[Lines of data]
────────────────────

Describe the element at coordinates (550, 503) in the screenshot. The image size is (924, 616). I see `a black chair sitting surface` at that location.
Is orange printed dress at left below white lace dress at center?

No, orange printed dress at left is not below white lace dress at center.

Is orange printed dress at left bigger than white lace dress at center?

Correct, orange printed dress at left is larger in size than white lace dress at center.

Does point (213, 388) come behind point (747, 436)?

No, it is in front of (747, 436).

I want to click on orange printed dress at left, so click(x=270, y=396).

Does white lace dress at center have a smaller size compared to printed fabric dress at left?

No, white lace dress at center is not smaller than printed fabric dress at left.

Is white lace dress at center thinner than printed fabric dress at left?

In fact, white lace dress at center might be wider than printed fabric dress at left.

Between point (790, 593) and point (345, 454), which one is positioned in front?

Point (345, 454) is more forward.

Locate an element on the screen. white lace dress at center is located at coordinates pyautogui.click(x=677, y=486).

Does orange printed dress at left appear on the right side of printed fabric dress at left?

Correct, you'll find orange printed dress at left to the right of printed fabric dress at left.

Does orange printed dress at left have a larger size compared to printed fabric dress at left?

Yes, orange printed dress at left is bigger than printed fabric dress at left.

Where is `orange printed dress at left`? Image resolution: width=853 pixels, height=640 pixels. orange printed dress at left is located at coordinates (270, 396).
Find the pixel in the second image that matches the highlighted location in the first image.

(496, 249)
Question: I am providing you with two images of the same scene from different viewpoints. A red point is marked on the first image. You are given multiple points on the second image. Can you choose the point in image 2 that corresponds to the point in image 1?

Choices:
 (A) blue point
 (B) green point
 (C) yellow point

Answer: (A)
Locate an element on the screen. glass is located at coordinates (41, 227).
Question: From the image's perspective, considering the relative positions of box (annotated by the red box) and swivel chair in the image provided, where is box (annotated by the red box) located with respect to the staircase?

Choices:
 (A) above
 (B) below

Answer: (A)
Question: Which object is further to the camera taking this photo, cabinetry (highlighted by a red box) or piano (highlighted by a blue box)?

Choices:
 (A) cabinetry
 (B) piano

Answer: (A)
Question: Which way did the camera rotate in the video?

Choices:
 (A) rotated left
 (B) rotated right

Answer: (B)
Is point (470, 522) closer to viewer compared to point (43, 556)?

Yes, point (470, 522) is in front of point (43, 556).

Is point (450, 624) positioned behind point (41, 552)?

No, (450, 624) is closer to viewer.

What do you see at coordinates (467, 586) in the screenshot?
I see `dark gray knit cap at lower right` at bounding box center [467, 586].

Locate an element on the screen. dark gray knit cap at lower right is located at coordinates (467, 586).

────────────────────

▸ EXERCISE DIRECTIONS
Duplicate the stretch of the records from the start through the line containing "Point (345, 454) is more forward.", reproducing each line without any change.

▸ RESPONSE FOR THIS EXERCISE
Describe the element at coordinates (550, 503) in the screenshot. The image size is (924, 616). I see `a black chair sitting surface` at that location.
Is orange printed dress at left below white lace dress at center?

No, orange printed dress at left is not below white lace dress at center.

Is orange printed dress at left bigger than white lace dress at center?

Correct, orange printed dress at left is larger in size than white lace dress at center.

Does point (213, 388) come behind point (747, 436)?

No, it is in front of (747, 436).

I want to click on orange printed dress at left, so click(x=270, y=396).

Does white lace dress at center have a smaller size compared to printed fabric dress at left?

No, white lace dress at center is not smaller than printed fabric dress at left.

Is white lace dress at center thinner than printed fabric dress at left?

In fact, white lace dress at center might be wider than printed fabric dress at left.

Between point (790, 593) and point (345, 454), which one is positioned in front?

Point (345, 454) is more forward.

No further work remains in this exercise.